**EXERCISE PROMPT**: Which lines of the records contain the word "than"? Pick out each of them and copy it in full.

··· INPUT ROWS ···

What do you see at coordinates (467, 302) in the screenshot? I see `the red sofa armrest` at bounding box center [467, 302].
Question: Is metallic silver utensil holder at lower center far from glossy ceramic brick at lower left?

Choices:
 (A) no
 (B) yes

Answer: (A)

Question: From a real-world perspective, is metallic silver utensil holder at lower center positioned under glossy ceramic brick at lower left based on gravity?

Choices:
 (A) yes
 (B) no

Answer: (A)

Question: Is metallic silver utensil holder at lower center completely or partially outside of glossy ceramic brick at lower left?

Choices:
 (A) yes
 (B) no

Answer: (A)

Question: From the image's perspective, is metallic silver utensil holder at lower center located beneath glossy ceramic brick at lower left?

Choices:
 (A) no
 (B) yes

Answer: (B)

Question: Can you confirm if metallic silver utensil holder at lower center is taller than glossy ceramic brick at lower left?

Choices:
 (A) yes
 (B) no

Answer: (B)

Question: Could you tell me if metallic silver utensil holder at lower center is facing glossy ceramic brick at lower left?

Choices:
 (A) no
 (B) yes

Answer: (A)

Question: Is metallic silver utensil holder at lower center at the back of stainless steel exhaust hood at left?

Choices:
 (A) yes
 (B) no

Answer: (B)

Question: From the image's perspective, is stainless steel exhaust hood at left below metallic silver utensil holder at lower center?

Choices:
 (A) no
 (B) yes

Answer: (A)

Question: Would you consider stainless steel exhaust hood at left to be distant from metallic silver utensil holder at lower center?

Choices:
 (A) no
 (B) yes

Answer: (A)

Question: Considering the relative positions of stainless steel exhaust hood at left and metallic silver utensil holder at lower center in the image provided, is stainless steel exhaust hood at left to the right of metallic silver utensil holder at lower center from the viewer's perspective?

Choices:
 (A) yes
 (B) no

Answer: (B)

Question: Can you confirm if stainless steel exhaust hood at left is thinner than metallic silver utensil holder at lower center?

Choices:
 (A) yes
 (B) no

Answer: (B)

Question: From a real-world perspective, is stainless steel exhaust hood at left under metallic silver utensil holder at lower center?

···

**REPLY**:
Question: Can you confirm if metallic silver utensil holder at lower center is taller than glossy ceramic brick at lower left?
Question: Can you confirm if stainless steel exhaust hood at left is thinner than metallic silver utensil holder at lower center?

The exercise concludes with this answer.